• _Information shown_
# # # #
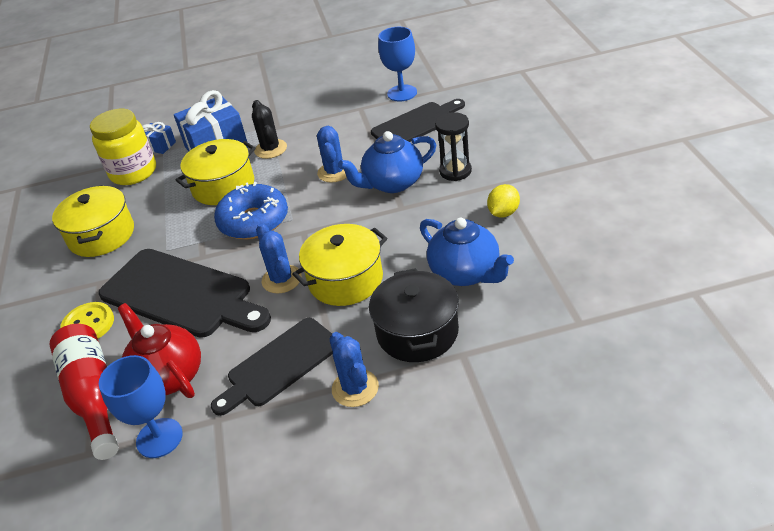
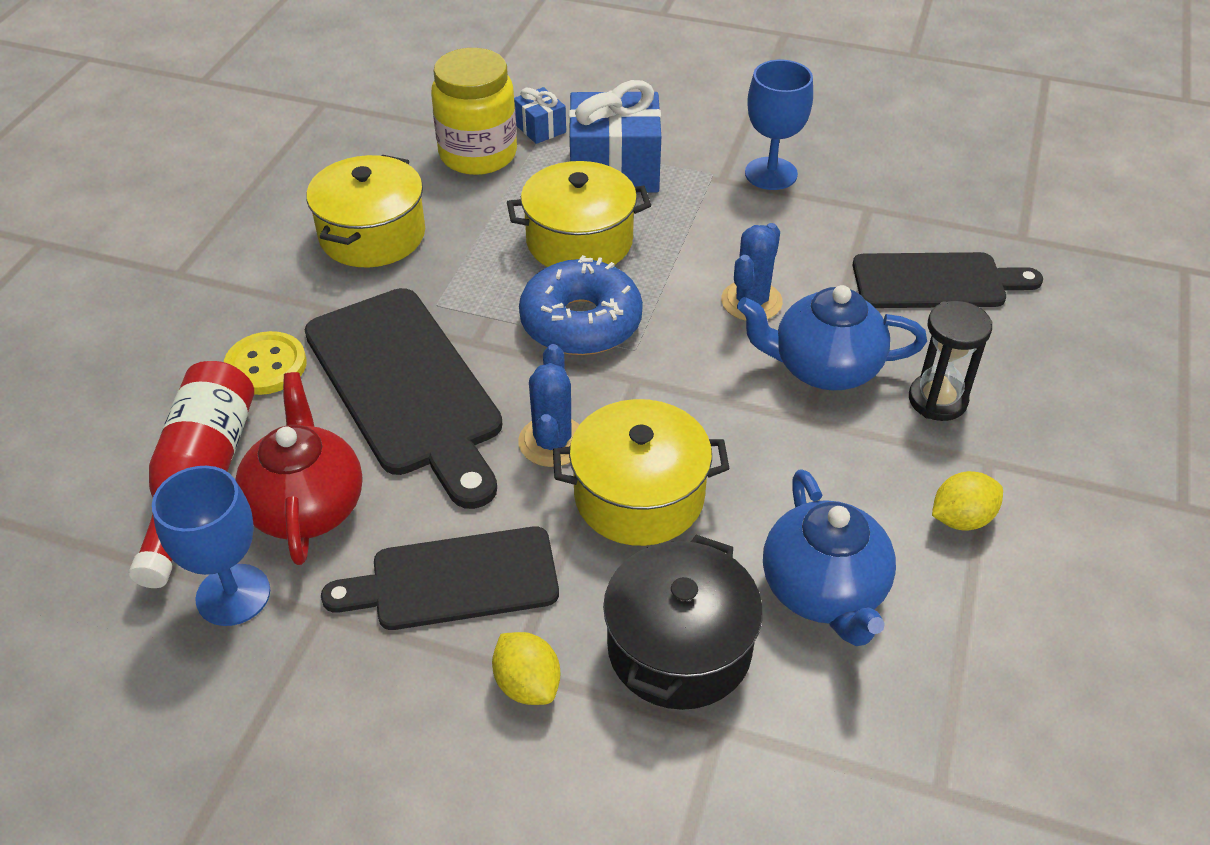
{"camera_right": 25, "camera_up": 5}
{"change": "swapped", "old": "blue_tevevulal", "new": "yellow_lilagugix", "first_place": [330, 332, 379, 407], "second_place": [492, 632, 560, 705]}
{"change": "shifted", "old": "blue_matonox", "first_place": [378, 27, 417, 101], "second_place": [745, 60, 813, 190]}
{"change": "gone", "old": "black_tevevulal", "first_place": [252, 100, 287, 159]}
# # # #
Work out how many lines of the data hold the string "change". Reply with that number alone.

3